──────── INFORMATION SUPPLIED ────────

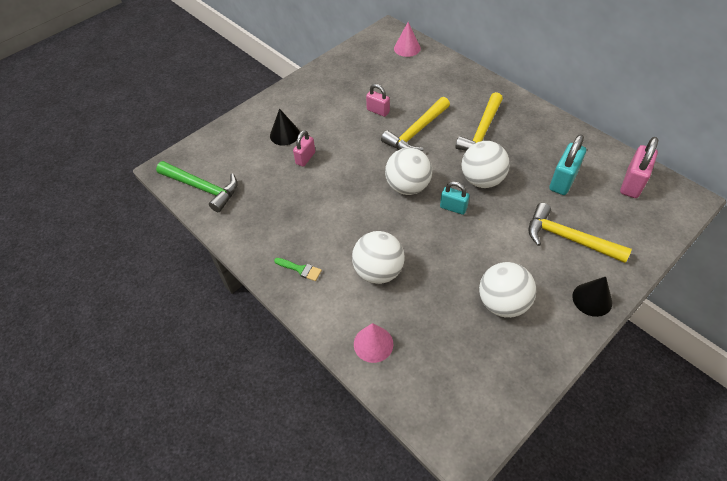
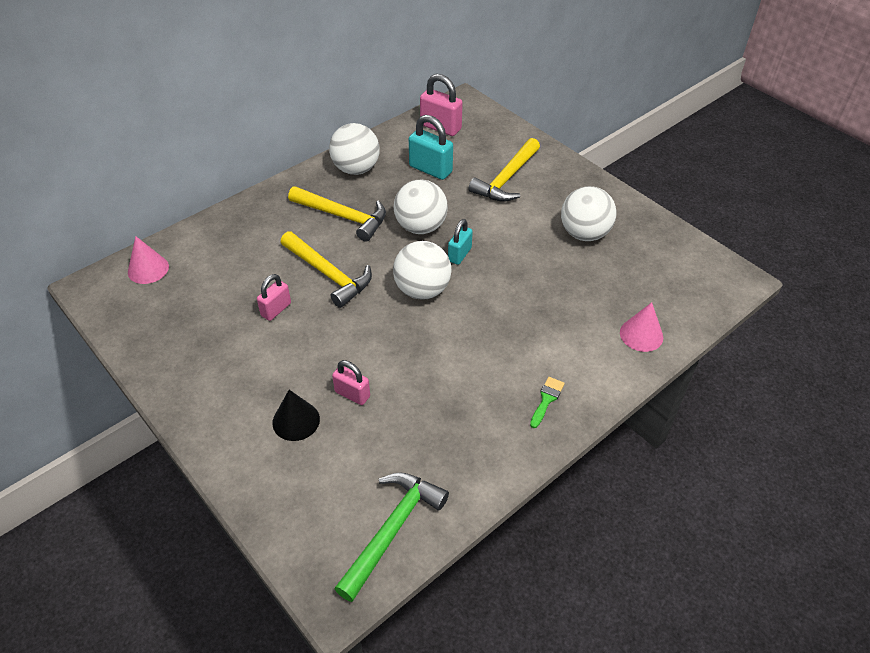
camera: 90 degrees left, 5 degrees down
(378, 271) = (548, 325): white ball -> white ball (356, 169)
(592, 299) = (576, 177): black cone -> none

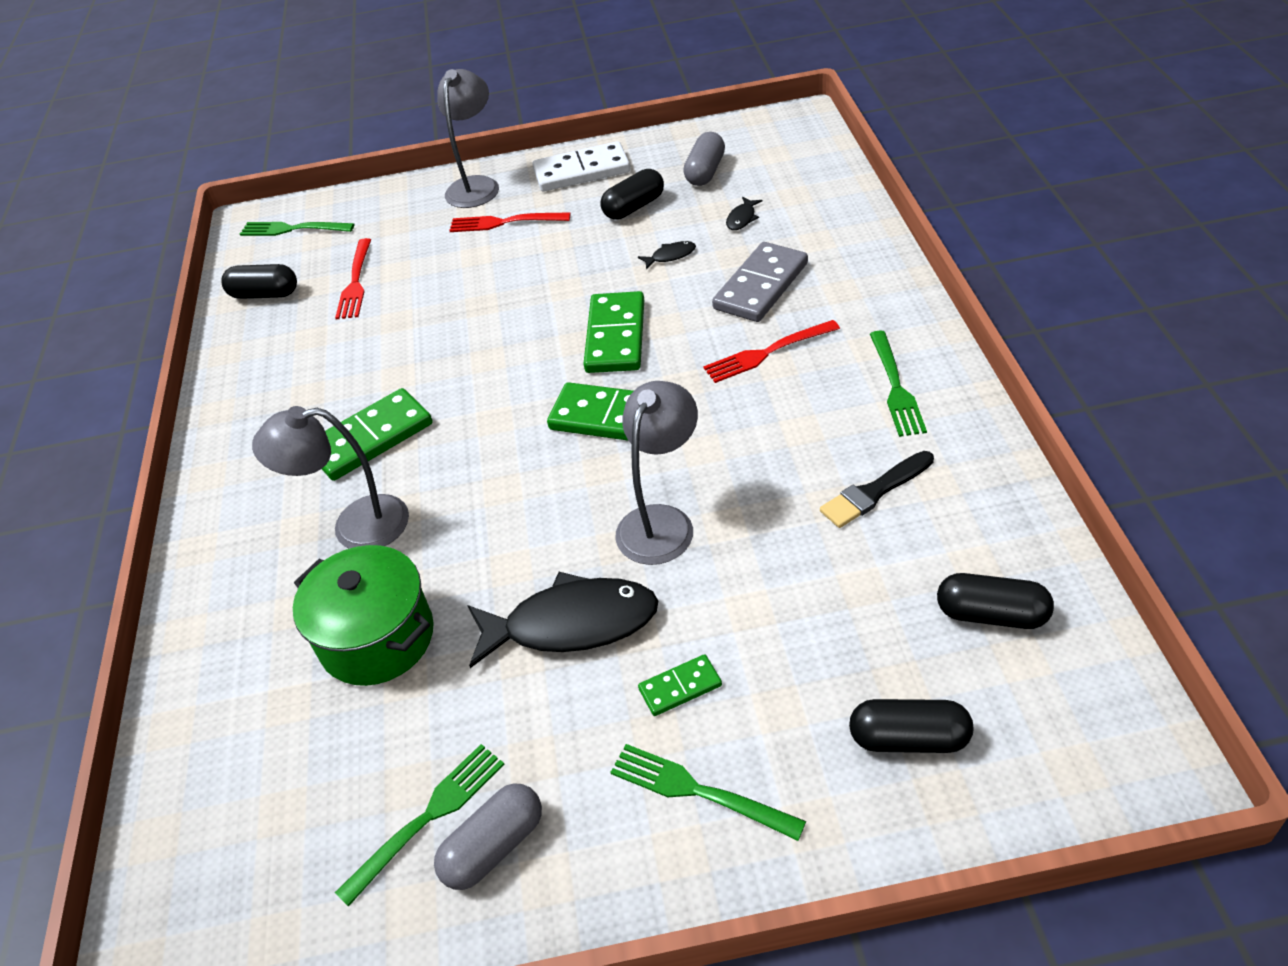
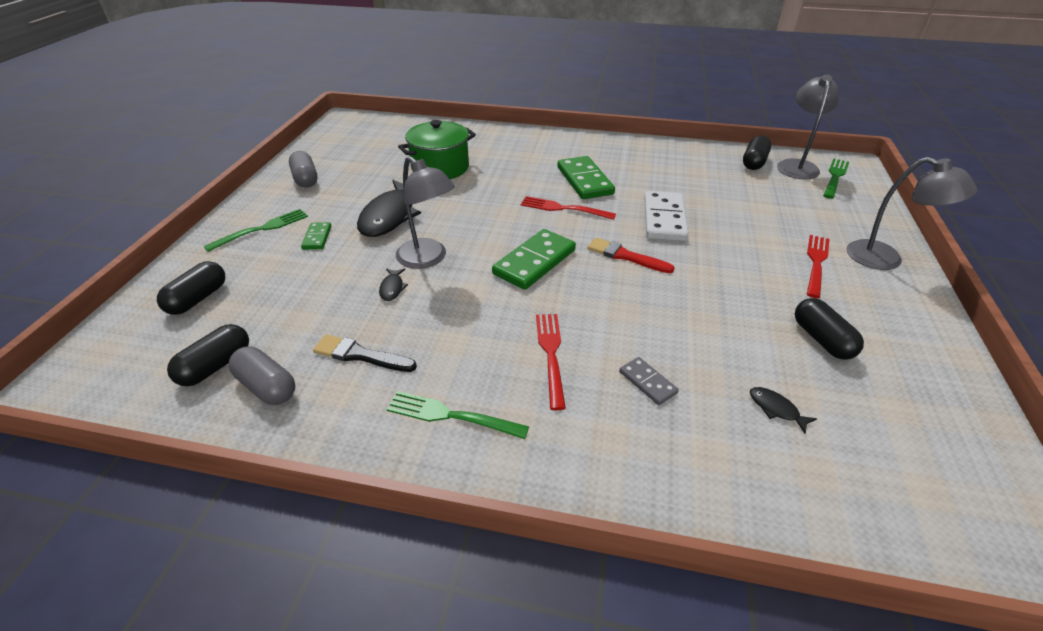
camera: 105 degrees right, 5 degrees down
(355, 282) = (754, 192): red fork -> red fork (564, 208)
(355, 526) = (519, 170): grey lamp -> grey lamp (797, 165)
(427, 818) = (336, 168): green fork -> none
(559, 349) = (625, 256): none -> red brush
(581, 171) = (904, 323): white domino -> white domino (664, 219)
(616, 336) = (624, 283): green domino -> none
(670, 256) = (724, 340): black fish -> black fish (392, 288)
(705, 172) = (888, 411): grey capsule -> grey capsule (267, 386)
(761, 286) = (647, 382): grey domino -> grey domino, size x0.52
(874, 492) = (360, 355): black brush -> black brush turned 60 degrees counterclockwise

────────

*WHAT YOU HAVE TO DO*
Repeat exactly the lines starting at the line with "(670, 256) = (724, 340): black" and ending with the final line of the entries. Include nothing else.

*RESPONSE FOR THIS EXERCISE*
(670, 256) = (724, 340): black fish -> black fish (392, 288)
(705, 172) = (888, 411): grey capsule -> grey capsule (267, 386)
(761, 286) = (647, 382): grey domino -> grey domino, size x0.52
(874, 492) = (360, 355): black brush -> black brush turned 60 degrees counterclockwise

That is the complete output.